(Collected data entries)
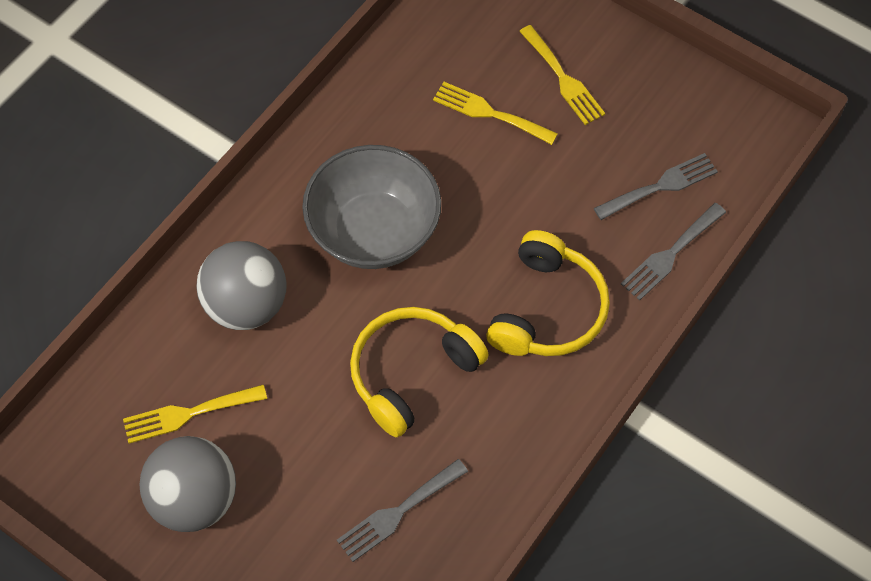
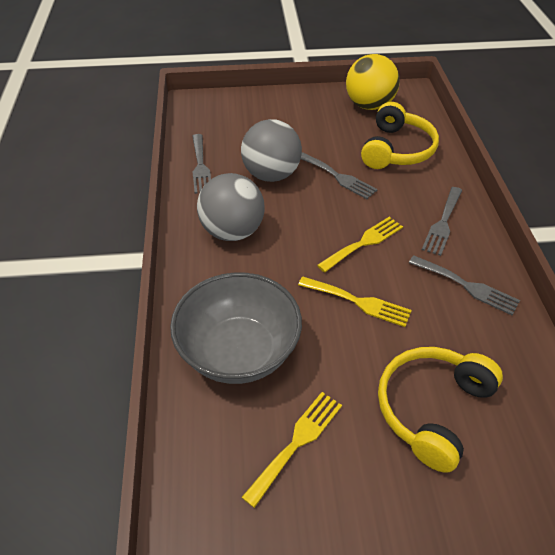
grey fork: [337,459,468,562] [594,153,718,220] [621,203,726,301] = 3 -> [193,134,211,194] [301,152,378,199] [409,255,520,315] [422,187,462,256] = 4
yellow ball: none = 0 -> [346,54,400,110] = 1

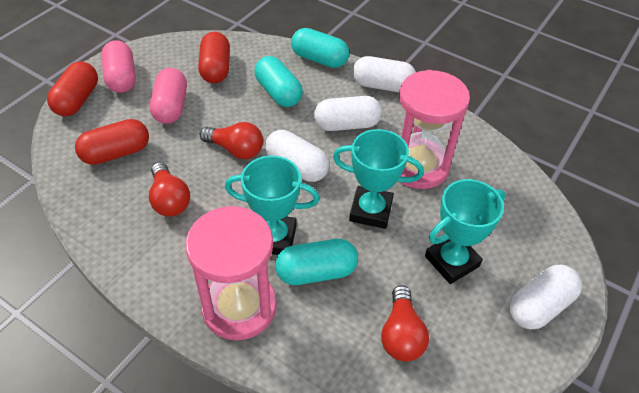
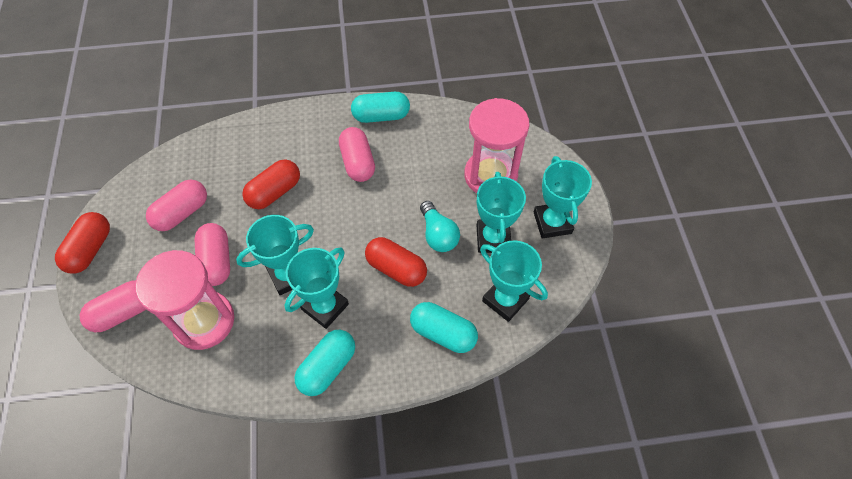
pink capsule: [101,40,136,93] [150,68,187,124] = 2 -> [80,280,146,332] [146,180,207,231] [194,223,230,286] [339,127,375,182] = 4
red light bulb: [149,162,190,216] [200,122,263,159] [381,285,429,362] = 3 -> none = 0
turquoise light bulb: none = 0 -> [420,201,460,252] = 1
turquoise trophy: [225,156,320,255] [333,129,424,229] [425,179,506,284] = 3 -> [236,215,314,295] [285,248,349,329] [476,172,526,253] [480,240,548,322] [534,156,592,239] = 5
white capsule: [265,130,330,182] [314,96,382,131] [353,56,416,92] [509,265,582,330] = 4 -> none = 0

Activity -> All of the records above should be written out exactly, with the pictures left out.

Task answer ->
grey fork: [337,459,468,562] [594,153,718,220] [621,203,726,301] = 3 -> [193,134,211,194] [301,152,378,199] [409,255,520,315] [422,187,462,256] = 4
yellow ball: none = 0 -> [346,54,400,110] = 1

pink capsule: [101,40,136,93] [150,68,187,124] = 2 -> [80,280,146,332] [146,180,207,231] [194,223,230,286] [339,127,375,182] = 4
red light bulb: [149,162,190,216] [200,122,263,159] [381,285,429,362] = 3 -> none = 0
turquoise light bulb: none = 0 -> [420,201,460,252] = 1
turquoise trophy: [225,156,320,255] [333,129,424,229] [425,179,506,284] = 3 -> [236,215,314,295] [285,248,349,329] [476,172,526,253] [480,240,548,322] [534,156,592,239] = 5
white capsule: [265,130,330,182] [314,96,382,131] [353,56,416,92] [509,265,582,330] = 4 -> none = 0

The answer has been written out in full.